Task details> Give back only the lines from the one with "(305, 67) = (188, 203): orange" through the last line of the data, exactly as they appear.

Supplied data>

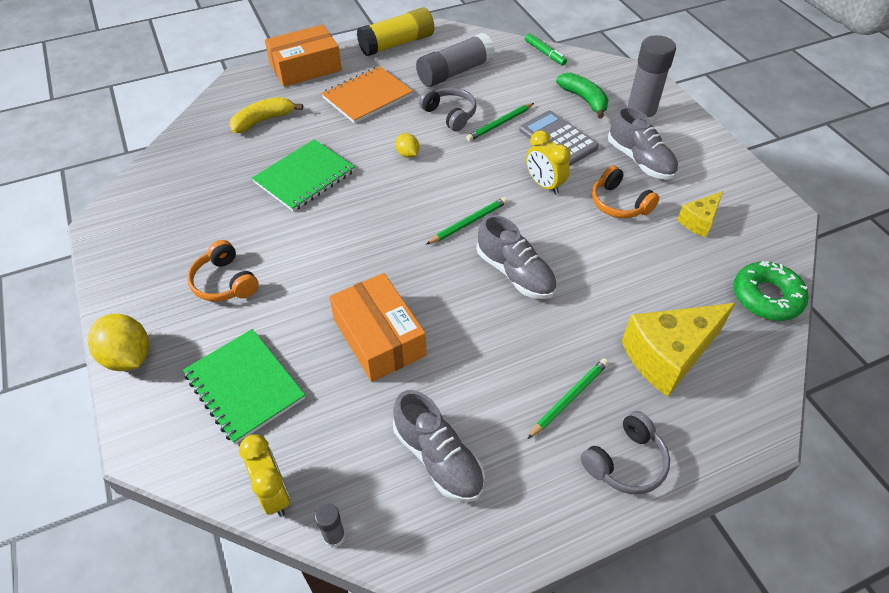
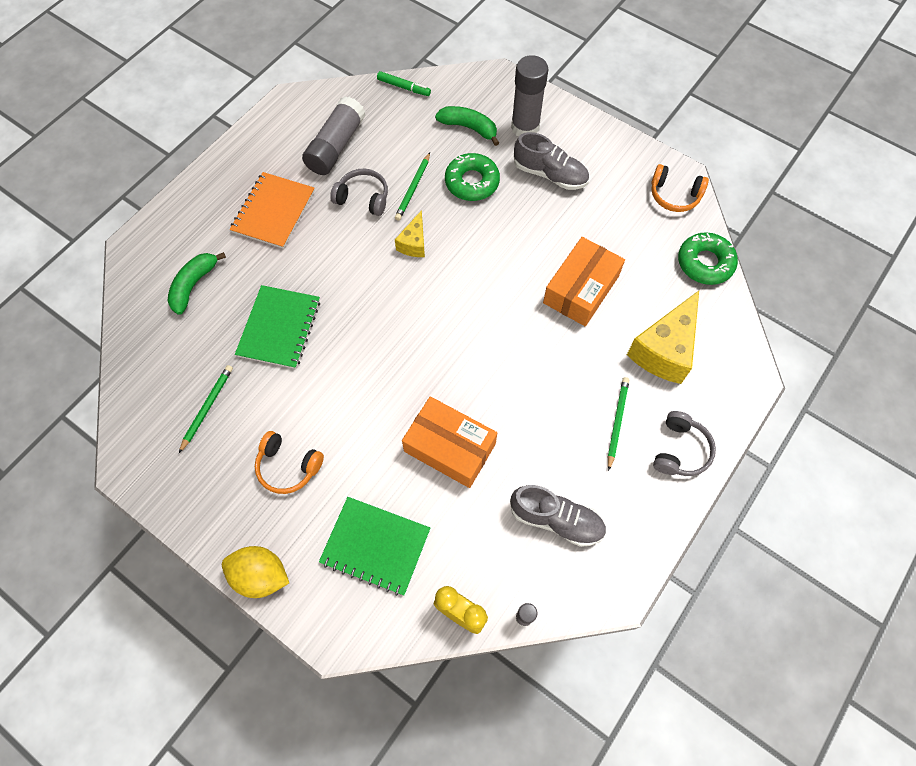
camera: 30 degrees left, 15 degrees up
(263, 121) = (193, 285): yellow banana -> green banana
(305, 67) = (188, 203): orange box -> orange box (581, 289)
(397, 44) = (258, 135): yellow glue stick -> none
(407, 154) = (354, 259): yellow lemon -> none
(468, 223) = (451, 305): green pencil -> green pencil (207, 408)
(515, 273) = (516, 335): grey shoe -> none
(544, 185) = (488, 237): yellow clock -> none
(558, 139) = (472, 182): grey calculator -> green donut
(619, 203) = (557, 227): orange headphones -> orange headphones (674, 195)
(699, 221) = (625, 215): yellow cheese -> yellow cheese (414, 243)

Task output>
(305, 67) = (188, 203): orange box -> orange box (581, 289)
(397, 44) = (258, 135): yellow glue stick -> none
(407, 154) = (354, 259): yellow lemon -> none
(468, 223) = (451, 305): green pencil -> green pencil (207, 408)
(515, 273) = (516, 335): grey shoe -> none
(544, 185) = (488, 237): yellow clock -> none
(558, 139) = (472, 182): grey calculator -> green donut
(619, 203) = (557, 227): orange headphones -> orange headphones (674, 195)
(699, 221) = (625, 215): yellow cheese -> yellow cheese (414, 243)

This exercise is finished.